TASK INSTRUCTIONS: Search the data for the word "none" and copy every line that contains it.

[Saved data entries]
-- -- --

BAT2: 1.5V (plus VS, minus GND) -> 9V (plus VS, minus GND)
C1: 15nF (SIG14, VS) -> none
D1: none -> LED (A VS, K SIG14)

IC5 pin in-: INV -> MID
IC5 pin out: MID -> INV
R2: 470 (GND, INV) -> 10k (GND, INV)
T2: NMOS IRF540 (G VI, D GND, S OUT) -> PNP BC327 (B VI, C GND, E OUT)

-- -- --

PROBLEM SOLUTION:
C1: 15nF (SIG14, VS) -> none
D1: none -> LED (A VS, K SIG14)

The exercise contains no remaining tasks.